*** SUPPLIED RECORDS ***
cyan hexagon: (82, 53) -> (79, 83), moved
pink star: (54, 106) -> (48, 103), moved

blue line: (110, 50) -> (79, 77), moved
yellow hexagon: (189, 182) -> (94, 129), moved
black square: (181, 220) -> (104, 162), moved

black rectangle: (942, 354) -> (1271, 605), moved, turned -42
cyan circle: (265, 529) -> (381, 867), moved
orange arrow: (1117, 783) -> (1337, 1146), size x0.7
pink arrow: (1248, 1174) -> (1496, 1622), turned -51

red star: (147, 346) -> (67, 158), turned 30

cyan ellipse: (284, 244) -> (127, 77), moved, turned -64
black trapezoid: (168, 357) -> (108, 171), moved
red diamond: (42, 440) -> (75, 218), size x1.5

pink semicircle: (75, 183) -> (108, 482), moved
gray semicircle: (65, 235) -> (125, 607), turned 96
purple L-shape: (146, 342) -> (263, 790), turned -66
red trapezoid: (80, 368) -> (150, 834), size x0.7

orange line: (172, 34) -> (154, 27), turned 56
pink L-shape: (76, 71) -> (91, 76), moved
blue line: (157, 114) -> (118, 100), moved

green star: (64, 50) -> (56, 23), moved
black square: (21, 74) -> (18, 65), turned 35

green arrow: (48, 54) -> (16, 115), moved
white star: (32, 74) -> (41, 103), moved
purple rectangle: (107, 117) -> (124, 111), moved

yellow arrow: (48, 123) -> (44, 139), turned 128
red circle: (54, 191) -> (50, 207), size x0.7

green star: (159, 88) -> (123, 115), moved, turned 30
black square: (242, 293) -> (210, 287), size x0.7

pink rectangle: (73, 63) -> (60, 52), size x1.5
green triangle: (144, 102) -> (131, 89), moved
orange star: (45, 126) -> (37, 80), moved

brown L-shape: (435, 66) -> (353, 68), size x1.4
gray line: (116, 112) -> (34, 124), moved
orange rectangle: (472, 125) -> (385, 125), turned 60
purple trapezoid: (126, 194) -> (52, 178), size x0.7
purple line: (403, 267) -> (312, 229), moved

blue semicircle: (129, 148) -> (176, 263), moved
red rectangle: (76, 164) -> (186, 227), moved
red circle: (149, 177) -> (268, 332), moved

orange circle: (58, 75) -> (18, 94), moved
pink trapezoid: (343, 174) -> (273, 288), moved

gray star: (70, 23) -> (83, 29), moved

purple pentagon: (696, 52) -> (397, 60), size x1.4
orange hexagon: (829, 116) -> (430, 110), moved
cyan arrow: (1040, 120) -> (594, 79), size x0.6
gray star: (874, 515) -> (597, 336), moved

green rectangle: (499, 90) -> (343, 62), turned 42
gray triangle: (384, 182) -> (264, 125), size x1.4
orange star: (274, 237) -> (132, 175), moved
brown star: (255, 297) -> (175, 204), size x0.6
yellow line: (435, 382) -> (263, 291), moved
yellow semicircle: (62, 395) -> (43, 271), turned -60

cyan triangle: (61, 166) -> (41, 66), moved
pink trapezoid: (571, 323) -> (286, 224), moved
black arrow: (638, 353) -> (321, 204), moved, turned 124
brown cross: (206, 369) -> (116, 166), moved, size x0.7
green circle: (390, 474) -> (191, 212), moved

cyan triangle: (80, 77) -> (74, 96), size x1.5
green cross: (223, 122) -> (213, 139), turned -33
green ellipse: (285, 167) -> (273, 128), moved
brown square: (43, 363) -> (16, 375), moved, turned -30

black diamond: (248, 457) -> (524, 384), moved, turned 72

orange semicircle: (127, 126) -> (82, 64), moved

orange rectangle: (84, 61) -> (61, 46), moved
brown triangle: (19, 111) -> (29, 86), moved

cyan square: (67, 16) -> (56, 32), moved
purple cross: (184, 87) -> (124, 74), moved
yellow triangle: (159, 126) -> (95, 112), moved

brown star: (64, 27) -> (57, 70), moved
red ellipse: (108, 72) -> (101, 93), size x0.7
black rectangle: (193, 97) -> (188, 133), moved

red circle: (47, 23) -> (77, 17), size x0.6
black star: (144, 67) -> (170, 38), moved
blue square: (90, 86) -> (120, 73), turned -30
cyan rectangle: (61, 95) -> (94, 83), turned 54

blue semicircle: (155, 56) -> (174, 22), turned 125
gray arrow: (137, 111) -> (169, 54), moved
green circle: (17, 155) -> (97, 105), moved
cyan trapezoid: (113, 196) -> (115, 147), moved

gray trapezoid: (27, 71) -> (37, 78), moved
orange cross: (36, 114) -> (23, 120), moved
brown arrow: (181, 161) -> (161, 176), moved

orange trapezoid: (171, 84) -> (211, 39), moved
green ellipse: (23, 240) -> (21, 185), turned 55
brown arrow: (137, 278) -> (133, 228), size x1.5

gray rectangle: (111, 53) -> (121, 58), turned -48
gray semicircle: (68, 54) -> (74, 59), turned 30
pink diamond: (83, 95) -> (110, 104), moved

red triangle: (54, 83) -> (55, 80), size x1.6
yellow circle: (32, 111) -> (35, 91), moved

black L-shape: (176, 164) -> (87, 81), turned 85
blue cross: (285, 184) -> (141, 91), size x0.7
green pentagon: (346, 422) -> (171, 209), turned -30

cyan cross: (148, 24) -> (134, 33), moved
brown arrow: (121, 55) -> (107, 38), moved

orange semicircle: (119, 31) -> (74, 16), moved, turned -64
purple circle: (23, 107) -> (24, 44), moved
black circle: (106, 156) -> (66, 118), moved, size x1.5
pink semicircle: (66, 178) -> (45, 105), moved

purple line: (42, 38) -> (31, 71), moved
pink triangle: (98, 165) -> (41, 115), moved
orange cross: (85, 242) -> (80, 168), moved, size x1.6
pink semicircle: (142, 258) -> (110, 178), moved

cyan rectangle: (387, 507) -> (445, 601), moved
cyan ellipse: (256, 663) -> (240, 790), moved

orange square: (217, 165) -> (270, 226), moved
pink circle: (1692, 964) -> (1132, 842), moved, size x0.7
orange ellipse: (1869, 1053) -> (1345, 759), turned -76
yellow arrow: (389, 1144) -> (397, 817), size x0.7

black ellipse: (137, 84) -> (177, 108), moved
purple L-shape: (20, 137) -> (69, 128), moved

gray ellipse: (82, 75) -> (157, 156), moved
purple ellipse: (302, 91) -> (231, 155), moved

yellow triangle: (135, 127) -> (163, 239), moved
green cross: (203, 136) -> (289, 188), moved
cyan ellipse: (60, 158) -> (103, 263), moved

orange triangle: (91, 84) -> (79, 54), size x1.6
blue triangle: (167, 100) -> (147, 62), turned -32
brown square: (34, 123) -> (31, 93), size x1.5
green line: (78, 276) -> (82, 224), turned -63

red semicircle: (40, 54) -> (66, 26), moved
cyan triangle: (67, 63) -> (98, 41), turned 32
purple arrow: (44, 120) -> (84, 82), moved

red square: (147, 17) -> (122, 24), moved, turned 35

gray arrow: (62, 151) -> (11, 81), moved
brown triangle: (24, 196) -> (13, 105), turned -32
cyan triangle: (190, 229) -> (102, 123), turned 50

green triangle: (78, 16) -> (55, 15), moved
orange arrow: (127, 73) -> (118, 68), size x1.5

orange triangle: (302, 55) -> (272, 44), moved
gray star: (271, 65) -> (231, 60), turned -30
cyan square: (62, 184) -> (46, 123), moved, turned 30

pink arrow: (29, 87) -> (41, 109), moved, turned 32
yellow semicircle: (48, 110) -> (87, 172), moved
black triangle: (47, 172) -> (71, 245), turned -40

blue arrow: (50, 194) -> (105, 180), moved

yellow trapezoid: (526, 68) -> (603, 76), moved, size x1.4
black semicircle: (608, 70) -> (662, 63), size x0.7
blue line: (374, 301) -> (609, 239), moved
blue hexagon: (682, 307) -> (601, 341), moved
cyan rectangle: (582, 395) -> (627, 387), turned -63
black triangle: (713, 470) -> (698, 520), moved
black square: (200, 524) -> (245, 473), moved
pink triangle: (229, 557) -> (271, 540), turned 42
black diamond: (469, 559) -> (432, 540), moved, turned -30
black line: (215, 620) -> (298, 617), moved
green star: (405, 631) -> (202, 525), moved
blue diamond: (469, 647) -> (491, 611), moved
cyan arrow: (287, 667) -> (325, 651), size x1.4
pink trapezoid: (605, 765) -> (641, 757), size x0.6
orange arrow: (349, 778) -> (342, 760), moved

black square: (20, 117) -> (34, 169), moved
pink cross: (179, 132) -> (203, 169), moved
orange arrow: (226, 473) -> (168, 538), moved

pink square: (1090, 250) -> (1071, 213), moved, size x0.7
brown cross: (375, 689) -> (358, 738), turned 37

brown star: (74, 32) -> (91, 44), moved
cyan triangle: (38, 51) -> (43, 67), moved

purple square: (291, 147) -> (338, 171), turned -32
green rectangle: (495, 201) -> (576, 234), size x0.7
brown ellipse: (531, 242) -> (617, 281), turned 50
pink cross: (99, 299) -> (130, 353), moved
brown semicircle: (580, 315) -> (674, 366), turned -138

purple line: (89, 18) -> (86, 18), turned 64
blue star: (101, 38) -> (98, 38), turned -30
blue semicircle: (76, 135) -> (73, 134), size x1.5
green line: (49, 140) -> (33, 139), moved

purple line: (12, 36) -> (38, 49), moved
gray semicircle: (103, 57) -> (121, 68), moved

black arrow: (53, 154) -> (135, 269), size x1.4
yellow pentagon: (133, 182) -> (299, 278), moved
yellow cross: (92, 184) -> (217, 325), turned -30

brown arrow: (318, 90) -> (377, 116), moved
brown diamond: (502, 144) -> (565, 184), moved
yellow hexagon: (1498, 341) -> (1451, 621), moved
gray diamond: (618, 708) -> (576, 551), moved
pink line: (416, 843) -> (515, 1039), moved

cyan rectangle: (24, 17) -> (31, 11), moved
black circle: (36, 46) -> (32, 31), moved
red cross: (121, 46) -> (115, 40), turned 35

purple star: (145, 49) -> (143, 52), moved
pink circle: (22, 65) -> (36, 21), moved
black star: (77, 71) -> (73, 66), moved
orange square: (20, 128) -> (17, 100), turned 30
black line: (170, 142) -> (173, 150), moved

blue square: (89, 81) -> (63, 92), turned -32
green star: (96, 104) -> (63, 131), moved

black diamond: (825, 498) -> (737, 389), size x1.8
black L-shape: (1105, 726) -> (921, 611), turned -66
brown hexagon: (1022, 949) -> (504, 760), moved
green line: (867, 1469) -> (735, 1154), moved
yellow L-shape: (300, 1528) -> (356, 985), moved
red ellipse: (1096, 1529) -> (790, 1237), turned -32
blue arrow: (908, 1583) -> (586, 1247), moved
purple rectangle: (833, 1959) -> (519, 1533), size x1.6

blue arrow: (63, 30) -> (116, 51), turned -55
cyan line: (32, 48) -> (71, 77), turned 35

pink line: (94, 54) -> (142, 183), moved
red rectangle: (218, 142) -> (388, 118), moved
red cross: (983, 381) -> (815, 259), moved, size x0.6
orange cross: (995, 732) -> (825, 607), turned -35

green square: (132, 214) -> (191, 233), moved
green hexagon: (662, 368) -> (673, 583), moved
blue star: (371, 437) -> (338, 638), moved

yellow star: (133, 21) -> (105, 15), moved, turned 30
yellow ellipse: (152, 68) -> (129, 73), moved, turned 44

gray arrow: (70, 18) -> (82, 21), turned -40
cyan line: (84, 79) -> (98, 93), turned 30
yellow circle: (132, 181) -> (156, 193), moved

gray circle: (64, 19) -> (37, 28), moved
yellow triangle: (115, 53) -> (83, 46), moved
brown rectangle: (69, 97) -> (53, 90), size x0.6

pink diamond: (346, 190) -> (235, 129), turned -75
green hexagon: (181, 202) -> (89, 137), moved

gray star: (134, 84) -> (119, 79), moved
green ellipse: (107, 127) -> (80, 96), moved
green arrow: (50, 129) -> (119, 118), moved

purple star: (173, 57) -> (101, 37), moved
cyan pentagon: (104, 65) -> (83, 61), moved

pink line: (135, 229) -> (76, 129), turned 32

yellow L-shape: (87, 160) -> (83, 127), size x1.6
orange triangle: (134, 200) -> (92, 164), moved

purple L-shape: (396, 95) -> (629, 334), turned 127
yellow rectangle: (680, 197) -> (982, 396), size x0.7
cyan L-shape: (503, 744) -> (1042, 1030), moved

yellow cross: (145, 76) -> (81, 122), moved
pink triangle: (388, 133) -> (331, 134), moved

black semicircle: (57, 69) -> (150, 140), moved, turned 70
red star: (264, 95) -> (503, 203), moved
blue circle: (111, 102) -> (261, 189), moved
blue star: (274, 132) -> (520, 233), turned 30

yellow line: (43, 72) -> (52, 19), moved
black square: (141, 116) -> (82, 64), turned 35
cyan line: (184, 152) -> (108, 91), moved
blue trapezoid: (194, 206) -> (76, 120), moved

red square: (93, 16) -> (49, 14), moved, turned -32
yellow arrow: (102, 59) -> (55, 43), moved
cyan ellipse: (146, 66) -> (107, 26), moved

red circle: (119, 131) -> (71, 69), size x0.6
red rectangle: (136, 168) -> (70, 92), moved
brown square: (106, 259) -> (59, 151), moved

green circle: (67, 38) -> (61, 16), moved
*** End of SUPPLIED RECORDS ***
WHAT NEEDS TO BE DONE:
Everything starting at the line containing "red circle: (54, 191) -> (50, 207), size x0.7" and ending at the line containing "brown star: (255, 297)" in the records above should be repeated exactly, and only that.

TASK ANSWER:
red circle: (54, 191) -> (50, 207), size x0.7

green star: (159, 88) -> (123, 115), moved, turned 30
black square: (242, 293) -> (210, 287), size x0.7

pink rectangle: (73, 63) -> (60, 52), size x1.5
green triangle: (144, 102) -> (131, 89), moved
orange star: (45, 126) -> (37, 80), moved

brown L-shape: (435, 66) -> (353, 68), size x1.4
gray line: (116, 112) -> (34, 124), moved
orange rectangle: (472, 125) -> (385, 125), turned 60
purple trapezoid: (126, 194) -> (52, 178), size x0.7
purple line: (403, 267) -> (312, 229), moved

blue semicircle: (129, 148) -> (176, 263), moved
red rectangle: (76, 164) -> (186, 227), moved
red circle: (149, 177) -> (268, 332), moved

orange circle: (58, 75) -> (18, 94), moved
pink trapezoid: (343, 174) -> (273, 288), moved

gray star: (70, 23) -> (83, 29), moved

purple pentagon: (696, 52) -> (397, 60), size x1.4
orange hexagon: (829, 116) -> (430, 110), moved
cyan arrow: (1040, 120) -> (594, 79), size x0.6
gray star: (874, 515) -> (597, 336), moved

green rectangle: (499, 90) -> (343, 62), turned 42
gray triangle: (384, 182) -> (264, 125), size x1.4
orange star: (274, 237) -> (132, 175), moved
brown star: (255, 297) -> (175, 204), size x0.6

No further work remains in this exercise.